### Your objective
Copy every line of the data that includes the string "breast".

### Data entries
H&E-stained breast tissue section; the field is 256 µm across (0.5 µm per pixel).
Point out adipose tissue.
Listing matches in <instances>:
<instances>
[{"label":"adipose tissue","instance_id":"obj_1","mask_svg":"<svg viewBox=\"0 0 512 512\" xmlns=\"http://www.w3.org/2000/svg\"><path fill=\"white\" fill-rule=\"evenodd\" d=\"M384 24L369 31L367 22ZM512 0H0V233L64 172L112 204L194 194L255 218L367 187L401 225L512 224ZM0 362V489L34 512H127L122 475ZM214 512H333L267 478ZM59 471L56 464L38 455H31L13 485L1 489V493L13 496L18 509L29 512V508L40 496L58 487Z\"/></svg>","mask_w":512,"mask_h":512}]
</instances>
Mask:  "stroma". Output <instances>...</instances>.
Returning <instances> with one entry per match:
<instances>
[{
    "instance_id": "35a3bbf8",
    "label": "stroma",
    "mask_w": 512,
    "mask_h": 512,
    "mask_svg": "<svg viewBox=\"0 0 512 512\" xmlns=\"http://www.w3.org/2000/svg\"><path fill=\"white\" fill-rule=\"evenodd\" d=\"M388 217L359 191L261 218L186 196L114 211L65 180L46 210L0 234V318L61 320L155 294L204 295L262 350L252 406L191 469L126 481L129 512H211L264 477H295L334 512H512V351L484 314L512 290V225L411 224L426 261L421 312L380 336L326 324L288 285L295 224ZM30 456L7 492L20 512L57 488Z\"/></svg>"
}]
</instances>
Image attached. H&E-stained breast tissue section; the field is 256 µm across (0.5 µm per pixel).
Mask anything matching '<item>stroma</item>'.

### Exercise result
H&E-stained breast tissue section; the field is 256 µm across (0.5 µm per pixel).
Image attached. H&E-stained breast tissue section; the field is 256 µm across (0.5 µm per pixel).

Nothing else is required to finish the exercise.